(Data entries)
»»

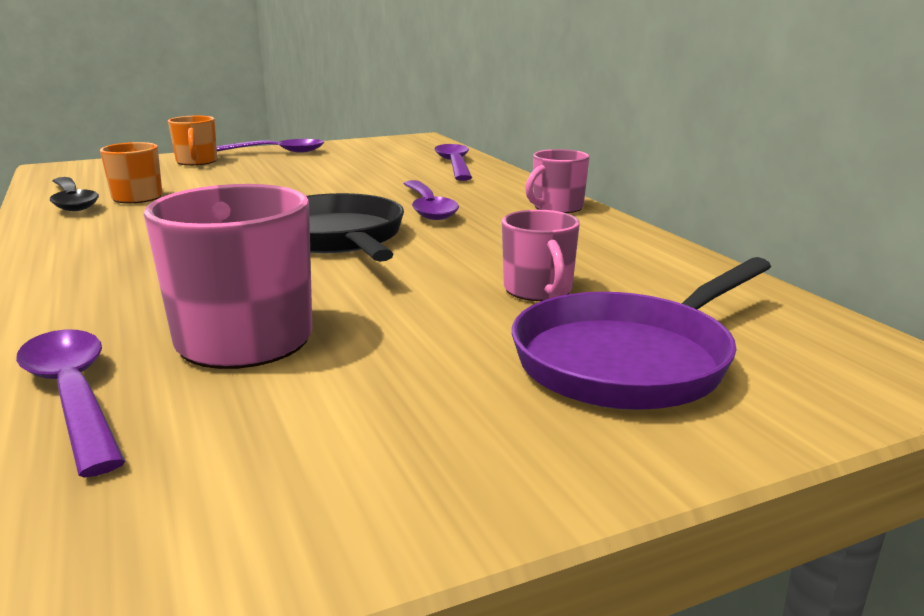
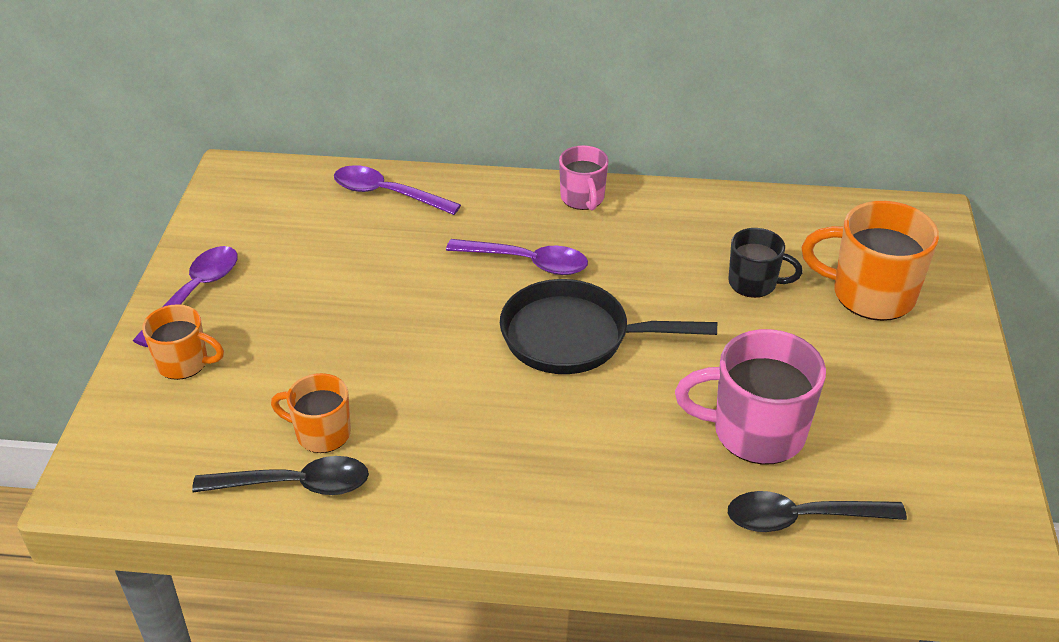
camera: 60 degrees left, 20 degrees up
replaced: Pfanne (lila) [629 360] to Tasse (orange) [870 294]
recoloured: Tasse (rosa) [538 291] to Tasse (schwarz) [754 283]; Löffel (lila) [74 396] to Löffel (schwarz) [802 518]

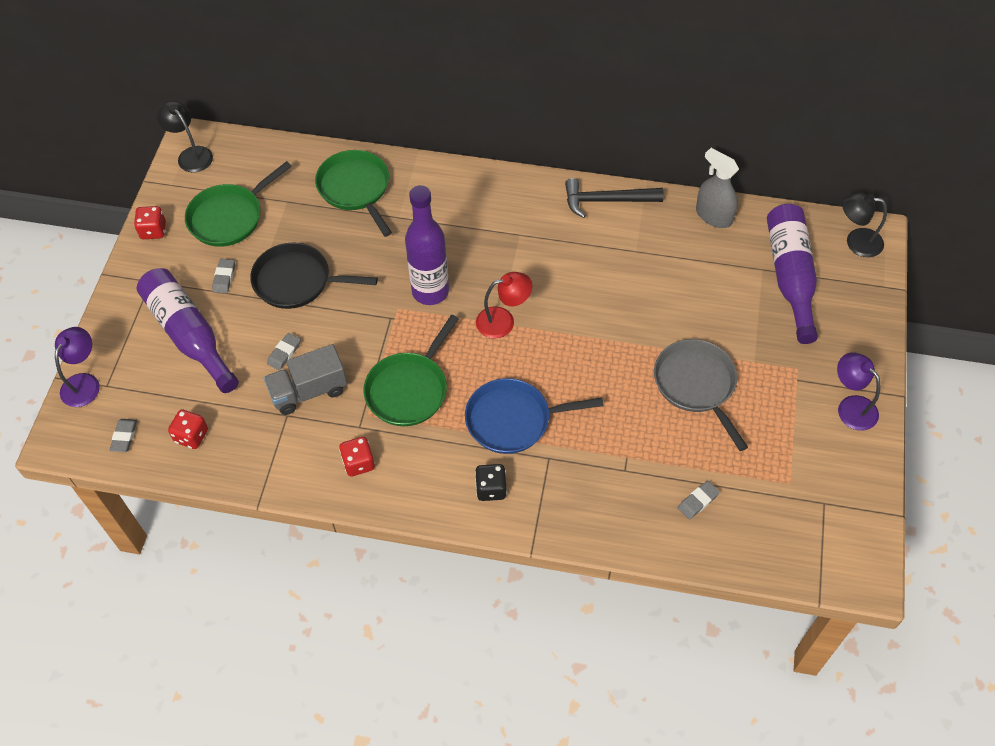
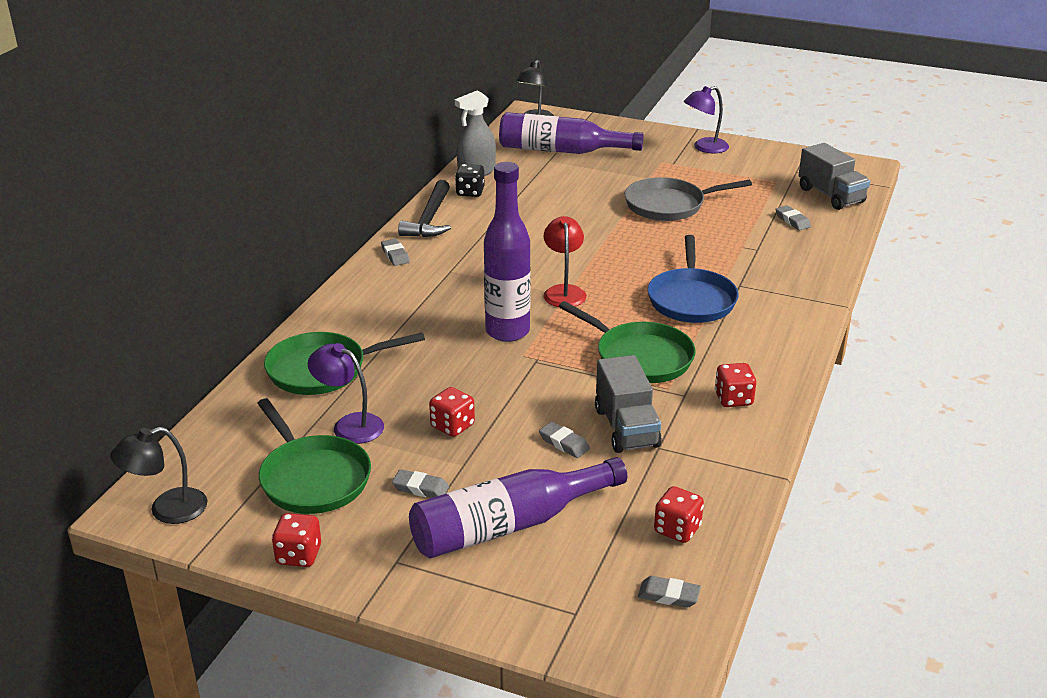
camera: 80 degrees left, 25 degrees down
added: Radiergummi (grau) [395 255]; Lastwagen (grau) [831 195]
moved: Lampe (lila) [84 383] to [349 425]; Spielwürfel (schwarz) [491 489] to [470 192]
replaced: Pfanne (schwarz) [296 281] to Spielwürfel (rot) [452 426]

««

What this task involves:
Could the lines from the first entry through the line that contains "replaced: Pfanne (lila)" be copied exactly, with all pictures left out?

Response below:
camera: 60 degrees left, 20 degrees up
replaced: Pfanne (lila) [629 360] to Tasse (orange) [870 294]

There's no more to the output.